**Directions for this task**
Within the entries below, every line containing "plus" is to be copied.

Detected change data
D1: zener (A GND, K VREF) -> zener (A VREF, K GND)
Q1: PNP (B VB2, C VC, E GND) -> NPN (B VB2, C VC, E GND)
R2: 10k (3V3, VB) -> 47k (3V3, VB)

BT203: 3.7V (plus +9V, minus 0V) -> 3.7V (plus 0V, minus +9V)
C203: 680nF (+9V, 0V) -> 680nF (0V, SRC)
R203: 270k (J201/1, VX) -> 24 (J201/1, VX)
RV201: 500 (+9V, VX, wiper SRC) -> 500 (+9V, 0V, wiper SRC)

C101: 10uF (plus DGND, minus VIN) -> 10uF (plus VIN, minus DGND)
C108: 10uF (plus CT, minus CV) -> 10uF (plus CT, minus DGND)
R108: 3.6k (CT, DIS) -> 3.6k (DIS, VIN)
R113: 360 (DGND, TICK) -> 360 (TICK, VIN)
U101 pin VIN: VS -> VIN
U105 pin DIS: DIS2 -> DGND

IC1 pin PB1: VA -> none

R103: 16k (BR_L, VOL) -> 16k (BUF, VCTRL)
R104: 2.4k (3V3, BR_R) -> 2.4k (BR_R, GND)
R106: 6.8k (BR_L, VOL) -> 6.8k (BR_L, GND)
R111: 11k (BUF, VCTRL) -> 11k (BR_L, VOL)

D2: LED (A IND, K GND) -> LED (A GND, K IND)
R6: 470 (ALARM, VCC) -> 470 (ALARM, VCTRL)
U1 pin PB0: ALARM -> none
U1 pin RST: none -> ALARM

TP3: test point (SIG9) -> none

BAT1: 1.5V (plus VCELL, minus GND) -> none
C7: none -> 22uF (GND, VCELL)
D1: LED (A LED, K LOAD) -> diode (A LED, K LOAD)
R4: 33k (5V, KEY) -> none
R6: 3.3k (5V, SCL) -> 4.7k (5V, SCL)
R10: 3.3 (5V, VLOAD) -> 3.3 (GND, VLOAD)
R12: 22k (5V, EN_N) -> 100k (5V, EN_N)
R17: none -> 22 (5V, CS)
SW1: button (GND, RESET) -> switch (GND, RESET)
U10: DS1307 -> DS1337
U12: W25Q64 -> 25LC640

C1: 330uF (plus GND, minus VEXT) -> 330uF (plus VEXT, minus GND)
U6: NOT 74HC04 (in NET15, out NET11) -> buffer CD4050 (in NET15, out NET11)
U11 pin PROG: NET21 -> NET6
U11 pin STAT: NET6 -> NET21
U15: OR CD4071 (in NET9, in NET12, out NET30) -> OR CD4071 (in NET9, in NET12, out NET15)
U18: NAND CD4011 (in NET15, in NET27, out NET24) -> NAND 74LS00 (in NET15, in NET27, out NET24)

**Solution to the exercise**
BT203: 3.7V (plus +9V, minus 0V) -> 3.7V (plus 0V, minus +9V)
C101: 10uF (plus DGND, minus VIN) -> 10uF (plus VIN, minus DGND)
C108: 10uF (plus CT, minus CV) -> 10uF (plus CT, minus DGND)
BAT1: 1.5V (plus VCELL, minus GND) -> none
C1: 330uF (plus GND, minus VEXT) -> 330uF (plus VEXT, minus GND)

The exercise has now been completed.